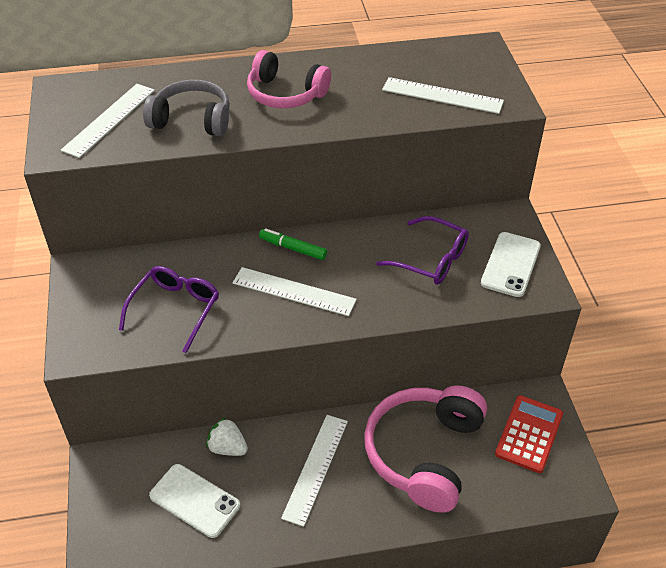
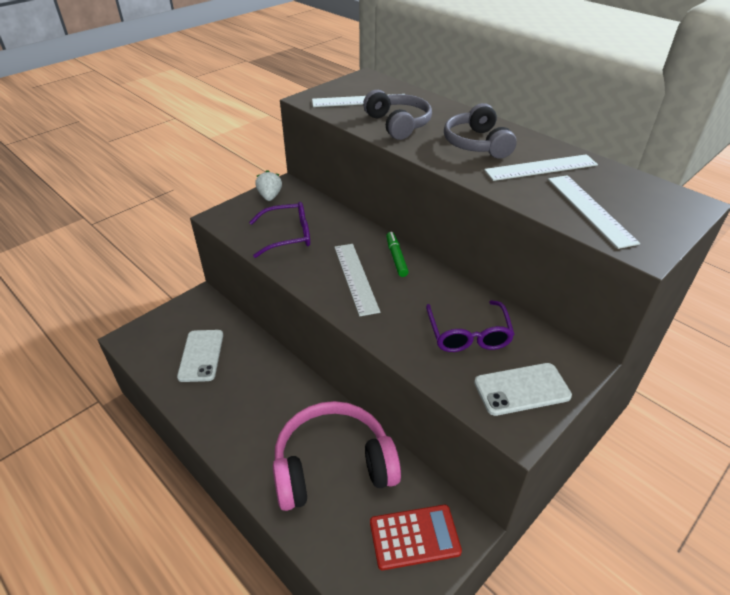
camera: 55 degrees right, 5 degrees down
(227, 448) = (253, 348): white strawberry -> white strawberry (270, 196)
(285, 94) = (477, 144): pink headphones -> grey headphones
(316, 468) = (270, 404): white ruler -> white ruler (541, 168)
________________________________________
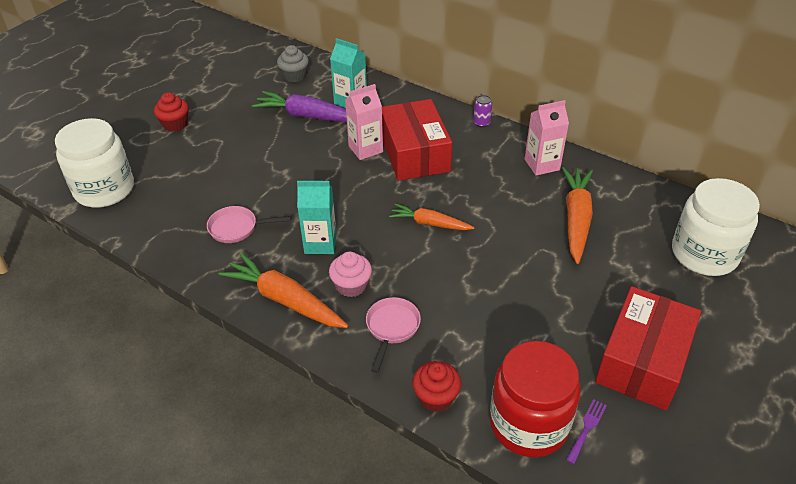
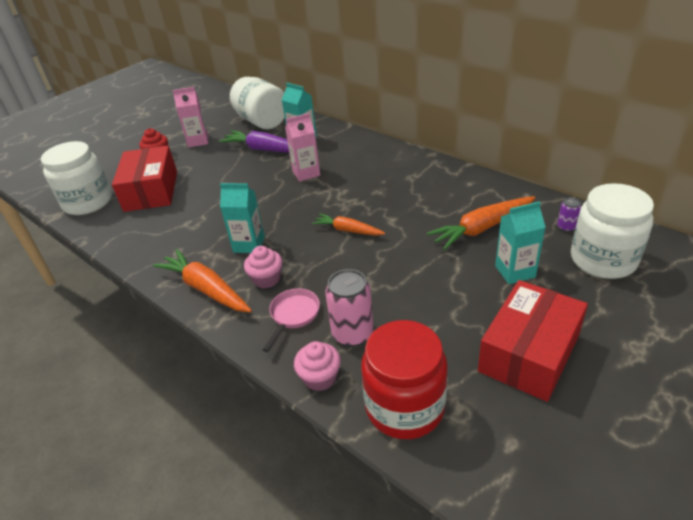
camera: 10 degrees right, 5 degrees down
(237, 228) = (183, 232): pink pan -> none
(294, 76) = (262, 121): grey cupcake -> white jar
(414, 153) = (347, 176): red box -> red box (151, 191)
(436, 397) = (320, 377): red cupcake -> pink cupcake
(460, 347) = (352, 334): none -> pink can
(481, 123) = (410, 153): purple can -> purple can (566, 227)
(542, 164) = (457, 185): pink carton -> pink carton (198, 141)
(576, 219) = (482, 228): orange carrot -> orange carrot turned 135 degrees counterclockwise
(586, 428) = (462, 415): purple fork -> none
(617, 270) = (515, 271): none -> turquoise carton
________________________________________
| Task to carry out |
Within the material above, the line with "camera: 55 degrees right, 5 degrees down" opens the range and the line with "(316, 468) = (270, 404): white" closes it; reproduce that range word for word.

| Exercise answer |
camera: 55 degrees right, 5 degrees down
(227, 448) = (253, 348): white strawberry -> white strawberry (270, 196)
(285, 94) = (477, 144): pink headphones -> grey headphones
(316, 468) = (270, 404): white ruler -> white ruler (541, 168)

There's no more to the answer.